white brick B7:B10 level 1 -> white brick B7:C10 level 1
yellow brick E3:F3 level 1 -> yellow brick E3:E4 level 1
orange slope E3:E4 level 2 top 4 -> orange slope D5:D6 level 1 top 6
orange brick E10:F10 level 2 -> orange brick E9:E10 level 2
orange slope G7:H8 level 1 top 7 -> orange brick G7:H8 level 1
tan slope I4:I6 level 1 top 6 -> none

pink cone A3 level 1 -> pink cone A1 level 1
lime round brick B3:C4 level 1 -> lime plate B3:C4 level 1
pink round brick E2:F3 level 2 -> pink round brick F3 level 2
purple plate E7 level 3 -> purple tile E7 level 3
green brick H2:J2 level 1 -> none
--
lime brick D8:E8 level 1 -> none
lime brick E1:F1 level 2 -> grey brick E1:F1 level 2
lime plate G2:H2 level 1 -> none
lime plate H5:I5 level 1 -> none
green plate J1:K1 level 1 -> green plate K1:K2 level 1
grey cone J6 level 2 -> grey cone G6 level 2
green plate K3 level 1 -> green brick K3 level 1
---
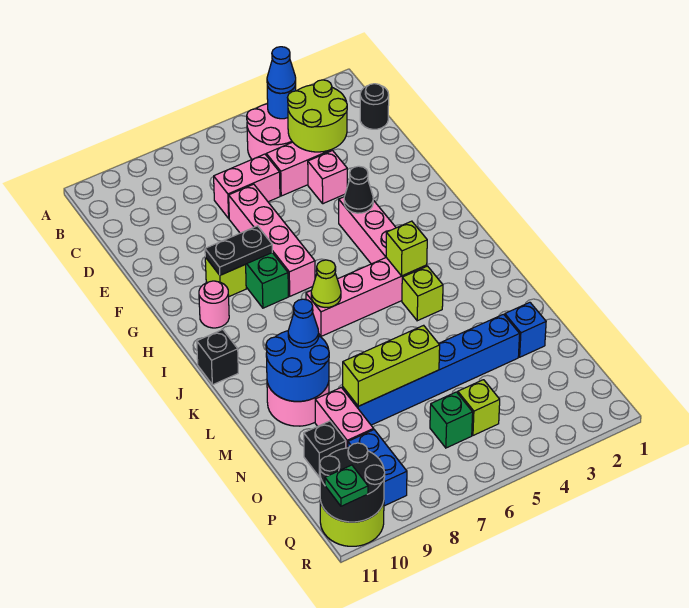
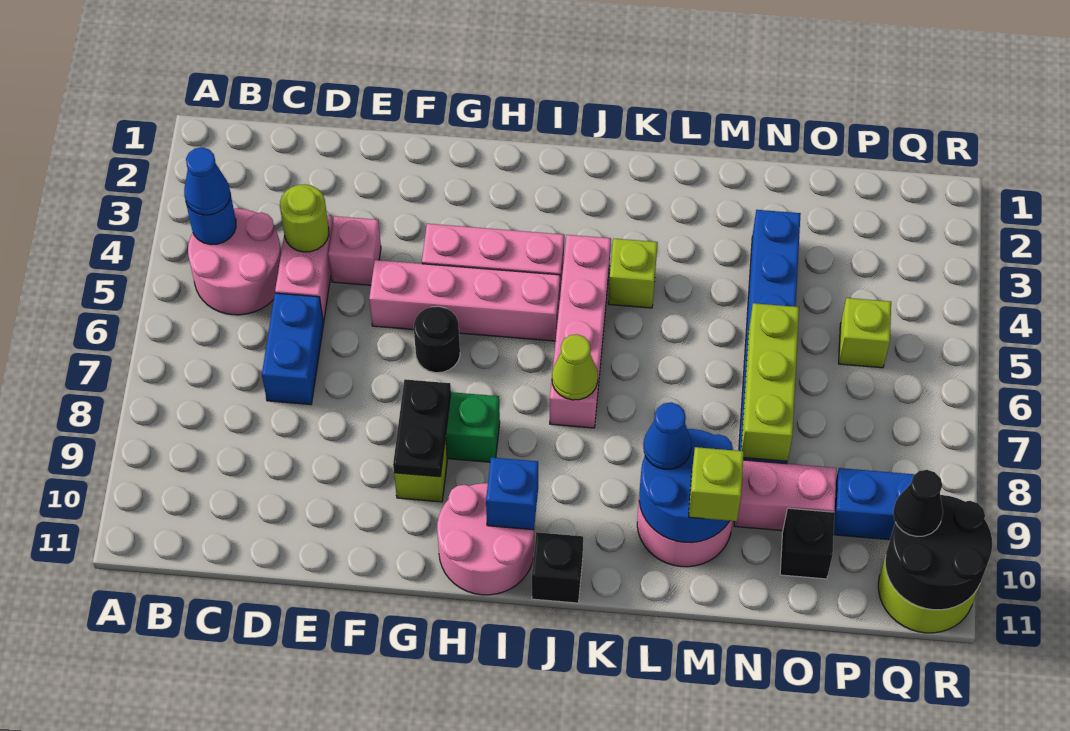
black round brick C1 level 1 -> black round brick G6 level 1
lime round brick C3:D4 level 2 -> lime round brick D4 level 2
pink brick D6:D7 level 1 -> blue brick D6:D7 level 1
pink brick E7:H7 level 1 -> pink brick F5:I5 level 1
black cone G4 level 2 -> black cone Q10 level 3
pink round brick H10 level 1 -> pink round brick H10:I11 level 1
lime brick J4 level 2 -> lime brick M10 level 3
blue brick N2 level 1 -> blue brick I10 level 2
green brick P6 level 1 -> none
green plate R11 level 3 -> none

DIRECTIONS FOR THIS TASK →
Set down only the lines above that fall between the line holding "white brick B7:B10" and the line holding "purple plate E7", inclusive, keeping each exact.

THE COMPLETED TASK →
white brick B7:B10 level 1 -> white brick B7:C10 level 1
yellow brick E3:F3 level 1 -> yellow brick E3:E4 level 1
orange slope E3:E4 level 2 top 4 -> orange slope D5:D6 level 1 top 6
orange brick E10:F10 level 2 -> orange brick E9:E10 level 2
orange slope G7:H8 level 1 top 7 -> orange brick G7:H8 level 1
tan slope I4:I6 level 1 top 6 -> none

pink cone A3 level 1 -> pink cone A1 level 1
lime round brick B3:C4 level 1 -> lime plate B3:C4 level 1
pink round brick E2:F3 level 2 -> pink round brick F3 level 2
purple plate E7 level 3 -> purple tile E7 level 3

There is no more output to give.